Goal: Output the text from the line with "You are standing" to the line with "The black matte shirt at lower left is", both of those lines included, reproducing every line character for character.

Given information:
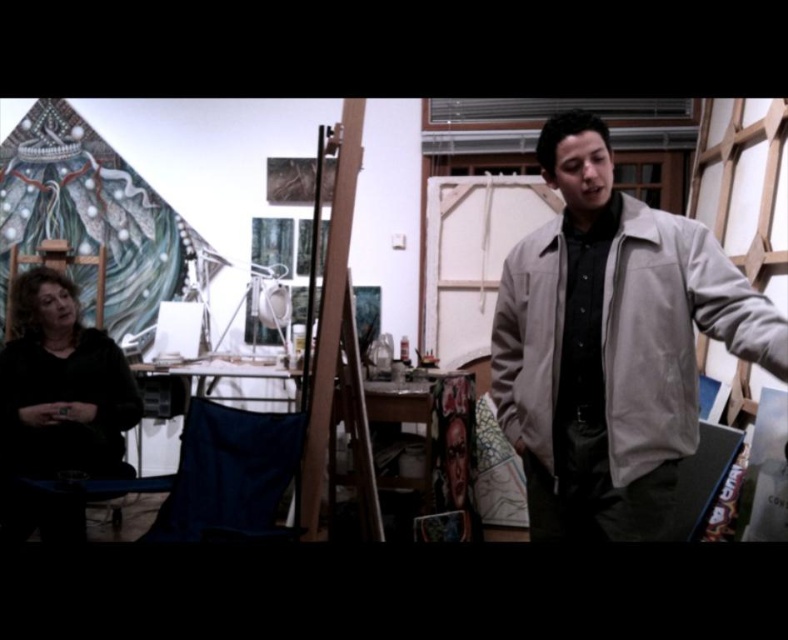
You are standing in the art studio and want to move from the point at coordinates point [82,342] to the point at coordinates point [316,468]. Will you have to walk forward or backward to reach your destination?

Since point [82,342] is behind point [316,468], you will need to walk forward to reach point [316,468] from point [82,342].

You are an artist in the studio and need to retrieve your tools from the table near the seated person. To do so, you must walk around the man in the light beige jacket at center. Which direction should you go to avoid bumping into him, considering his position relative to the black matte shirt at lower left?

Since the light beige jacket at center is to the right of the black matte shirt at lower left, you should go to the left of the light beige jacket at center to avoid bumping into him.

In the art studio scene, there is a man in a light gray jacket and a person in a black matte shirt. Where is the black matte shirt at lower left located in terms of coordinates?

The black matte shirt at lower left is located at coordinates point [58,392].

* * *

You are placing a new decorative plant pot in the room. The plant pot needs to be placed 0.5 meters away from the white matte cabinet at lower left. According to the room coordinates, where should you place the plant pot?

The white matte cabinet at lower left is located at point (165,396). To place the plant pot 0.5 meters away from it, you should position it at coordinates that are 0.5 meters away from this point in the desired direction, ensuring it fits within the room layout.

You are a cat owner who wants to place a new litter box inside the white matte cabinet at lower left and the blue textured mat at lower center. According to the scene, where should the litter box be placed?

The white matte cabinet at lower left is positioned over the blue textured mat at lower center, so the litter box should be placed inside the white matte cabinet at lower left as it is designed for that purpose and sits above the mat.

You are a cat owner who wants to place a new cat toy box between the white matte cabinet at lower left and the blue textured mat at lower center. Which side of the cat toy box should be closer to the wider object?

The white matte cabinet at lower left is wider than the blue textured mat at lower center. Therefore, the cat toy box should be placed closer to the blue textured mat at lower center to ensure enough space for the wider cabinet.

==

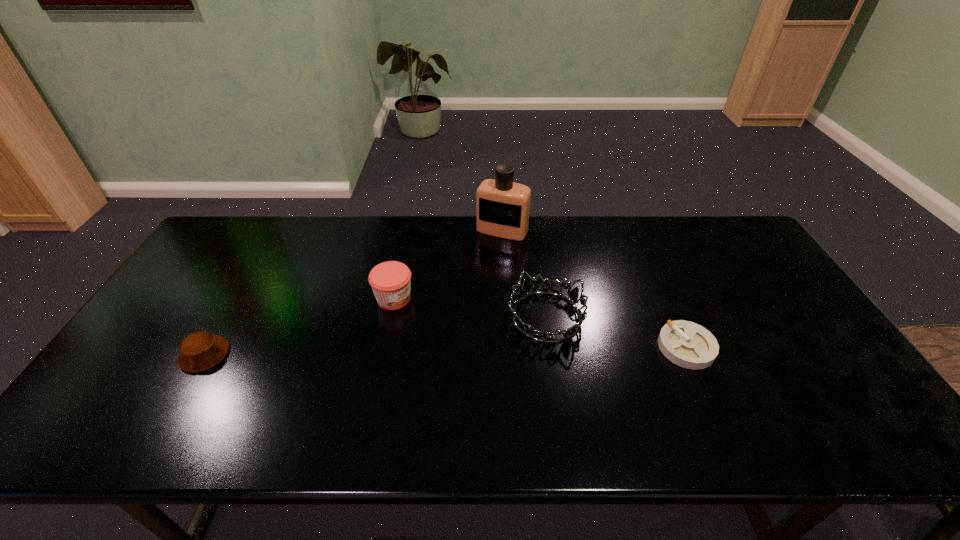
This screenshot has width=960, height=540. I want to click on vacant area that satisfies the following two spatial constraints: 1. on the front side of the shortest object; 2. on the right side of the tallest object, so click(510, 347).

Response:
You are standing in the art studio and want to move from the point at coordinates point [82,342] to the point at coordinates point [316,468]. Will you have to walk forward or backward to reach your destination?

Since point [82,342] is behind point [316,468], you will need to walk forward to reach point [316,468] from point [82,342].

You are an artist in the studio and need to retrieve your tools from the table near the seated person. To do so, you must walk around the man in the light beige jacket at center. Which direction should you go to avoid bumping into him, considering his position relative to the black matte shirt at lower left?

Since the light beige jacket at center is to the right of the black matte shirt at lower left, you should go to the left of the light beige jacket at center to avoid bumping into him.

In the art studio scene, there is a man in a light gray jacket and a person in a black matte shirt. Where is the black matte shirt at lower left located in terms of coordinates?

The black matte shirt at lower left is located at coordinates point [58,392].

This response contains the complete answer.